--- DATA Enclosed Below ---

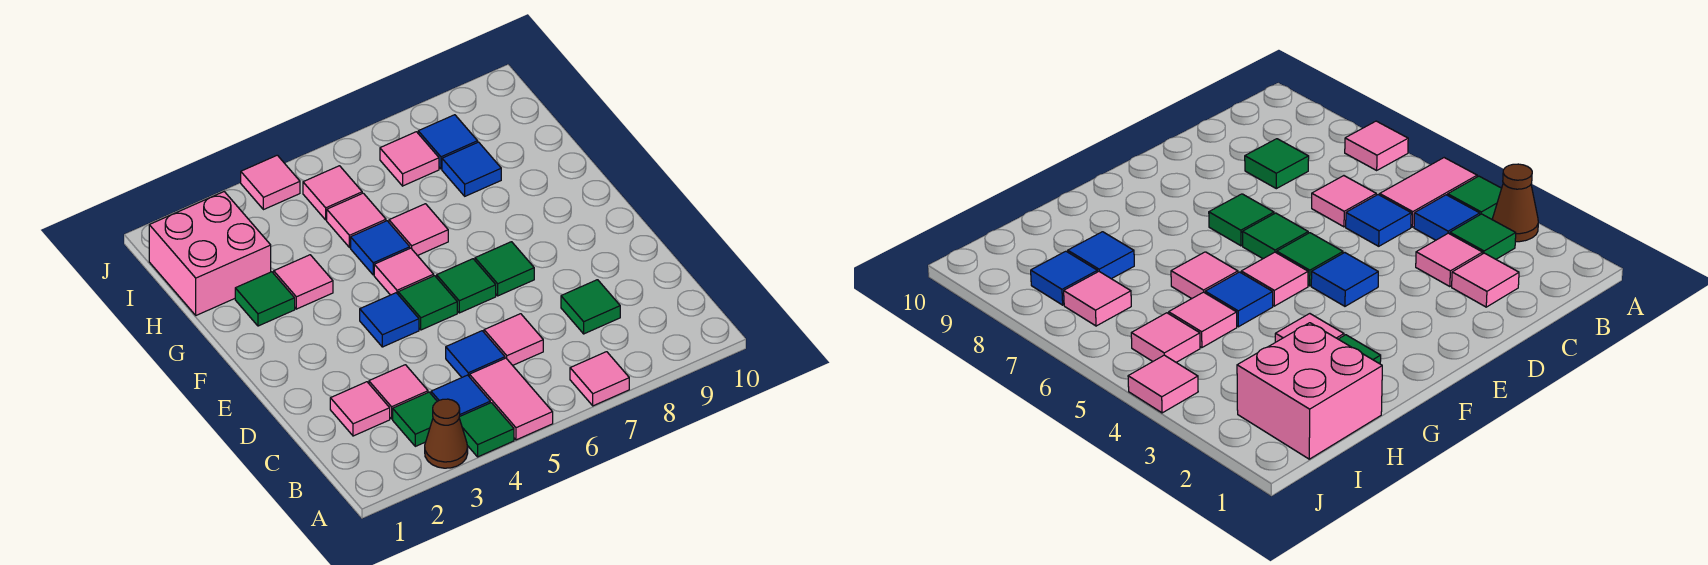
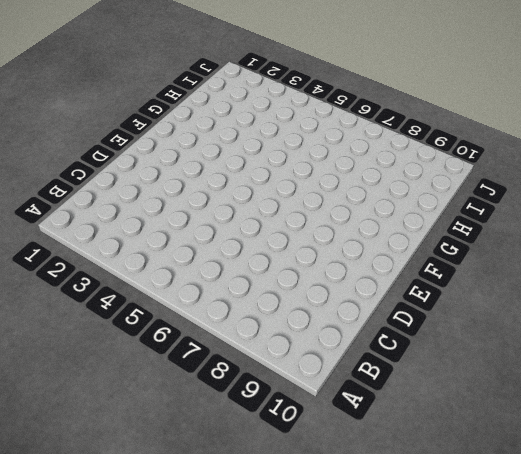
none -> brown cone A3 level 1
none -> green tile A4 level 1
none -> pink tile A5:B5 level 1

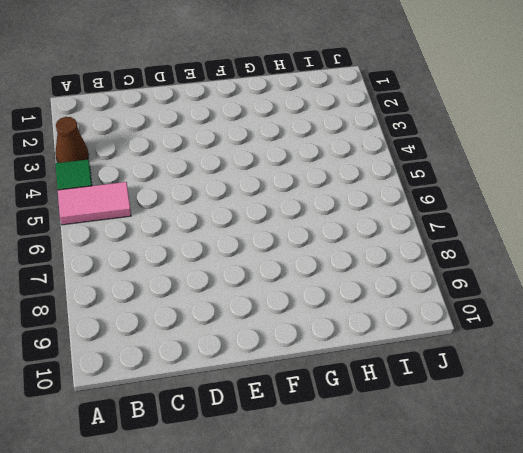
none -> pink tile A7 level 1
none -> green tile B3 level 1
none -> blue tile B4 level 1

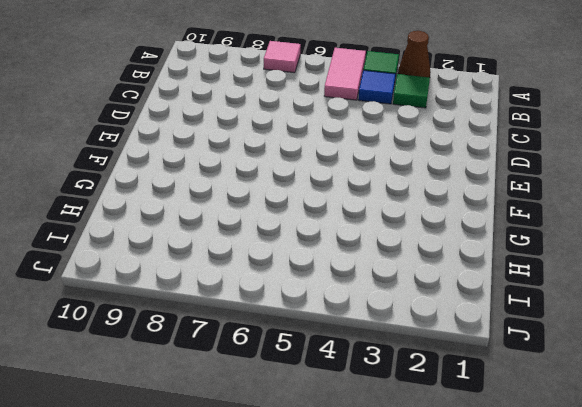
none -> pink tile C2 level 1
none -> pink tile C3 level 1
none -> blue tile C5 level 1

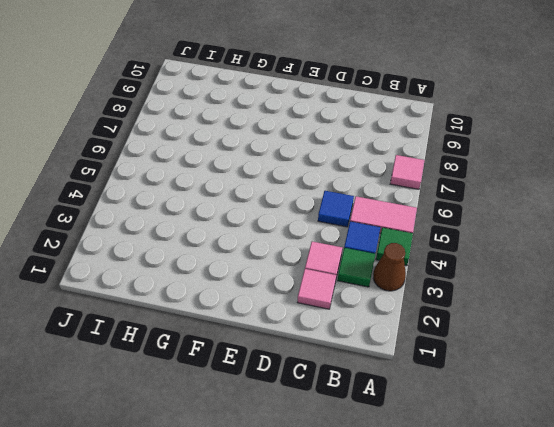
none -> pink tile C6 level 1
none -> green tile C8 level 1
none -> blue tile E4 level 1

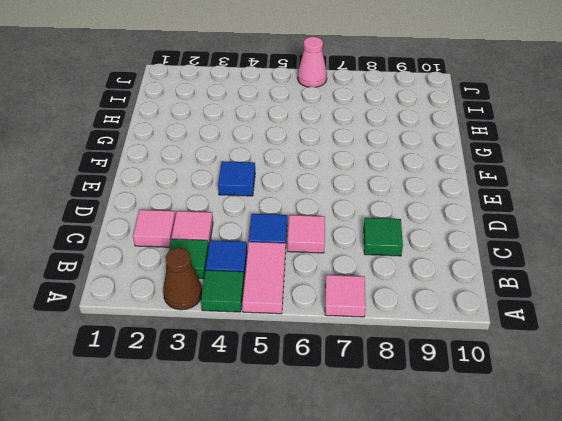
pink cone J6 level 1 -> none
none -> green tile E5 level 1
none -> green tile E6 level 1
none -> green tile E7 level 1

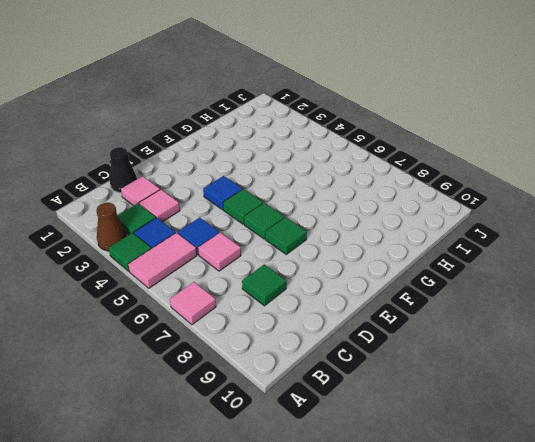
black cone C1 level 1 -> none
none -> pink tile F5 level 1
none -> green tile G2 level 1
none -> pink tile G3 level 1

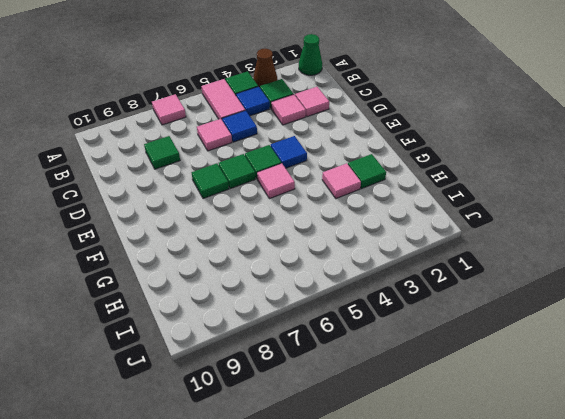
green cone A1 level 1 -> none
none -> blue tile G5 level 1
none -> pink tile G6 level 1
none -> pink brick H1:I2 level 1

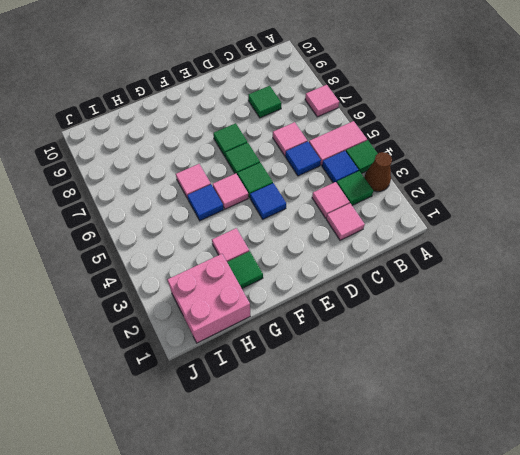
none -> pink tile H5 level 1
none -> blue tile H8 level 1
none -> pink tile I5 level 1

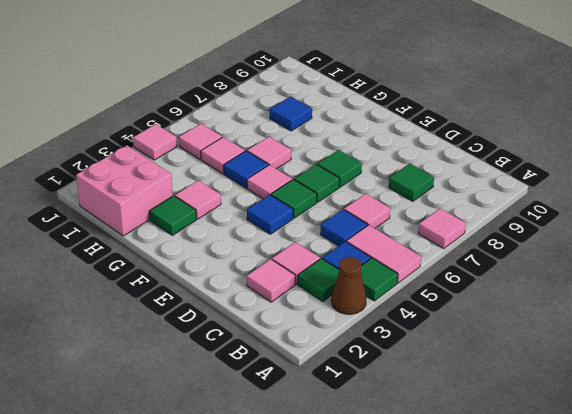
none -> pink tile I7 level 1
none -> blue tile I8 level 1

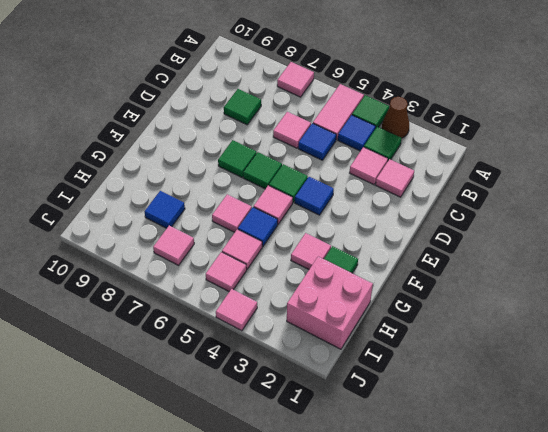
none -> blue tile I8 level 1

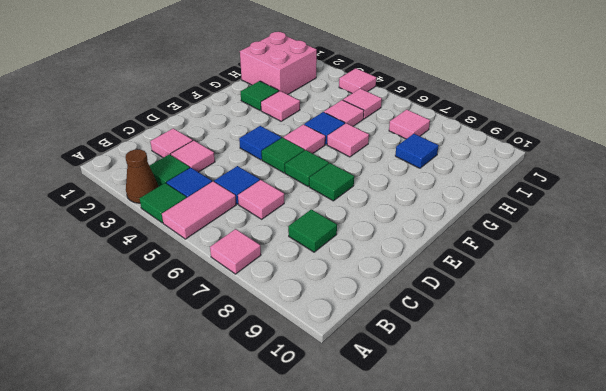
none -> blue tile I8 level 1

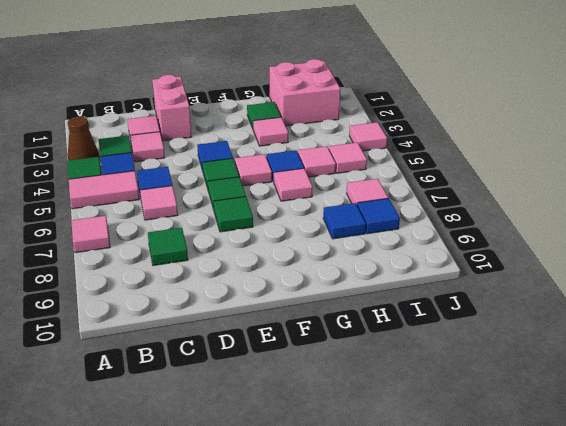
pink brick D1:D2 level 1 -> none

--- End of Enclosed DATA ---

_WHAT IS REQUIRED:_
Print exactly the span of lines that begins with the line containing "none -> pink tile H5 level 1" and ends with the last line of the listing, with no pictures.

_TASK RESULT:_
none -> pink tile H5 level 1
none -> blue tile H8 level 1
none -> pink tile I5 level 1

none -> pink tile I7 level 1
none -> blue tile I8 level 1

none -> blue tile I8 level 1

none -> blue tile I8 level 1

pink brick D1:D2 level 1 -> none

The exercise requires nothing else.